> _Source data_
● ● ●

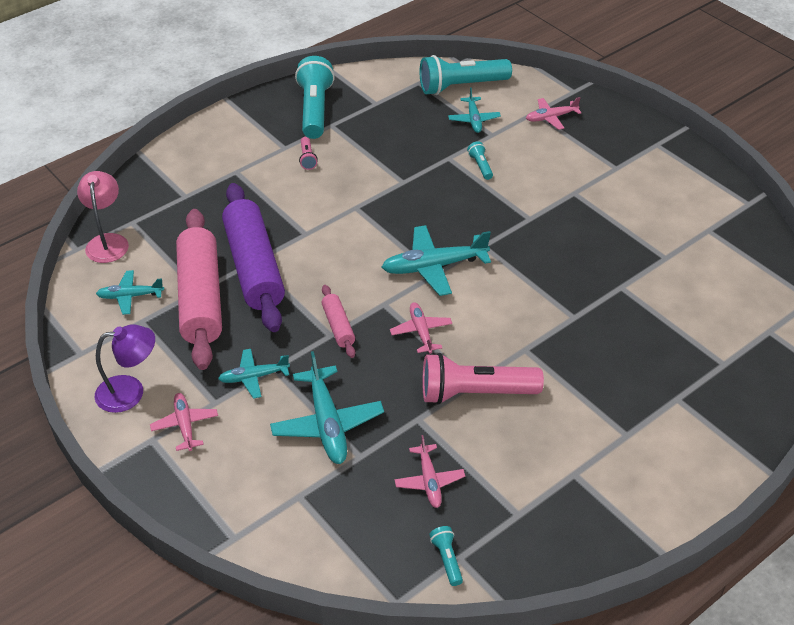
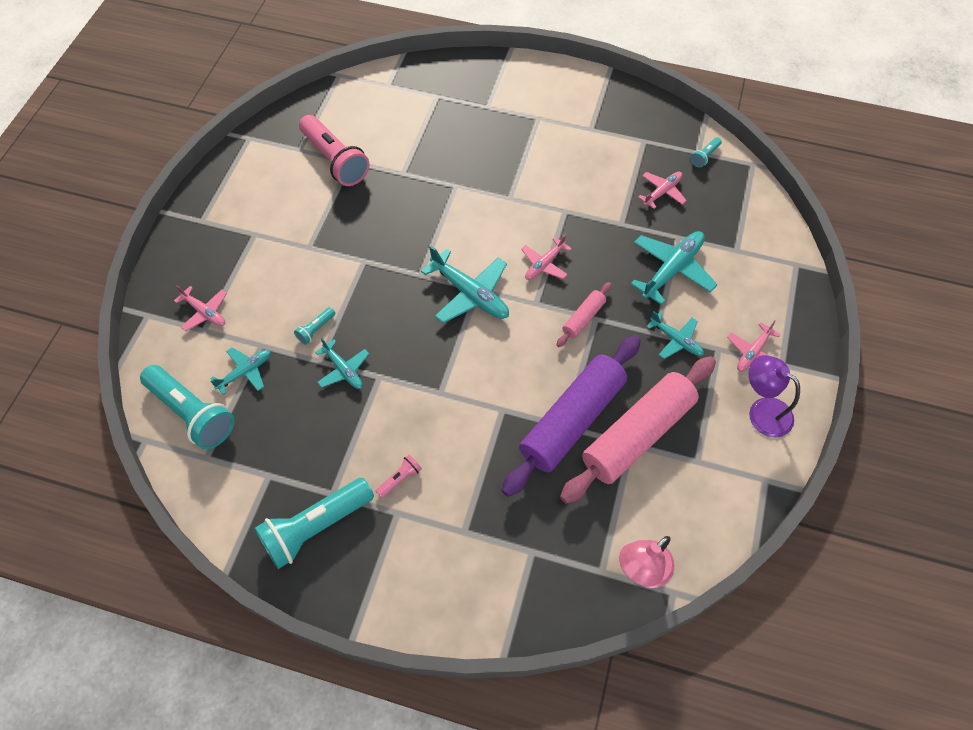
camera: 125 degrees left, 15 degrees up
turquoise plane [96,270,164,315] -> turquoise plane moved to [315,338,369,389]
pink flashlight [423,353,544,405] -> pink flashlight moved to [299,115,370,186]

● ● ●

> _What you need to do_
Scan the listing above, and wherever a line holds the word "moved", copy it.

> _Output below_
turquoise plane [96,270,164,315] -> turquoise plane moved to [315,338,369,389]
pink flashlight [423,353,544,405] -> pink flashlight moved to [299,115,370,186]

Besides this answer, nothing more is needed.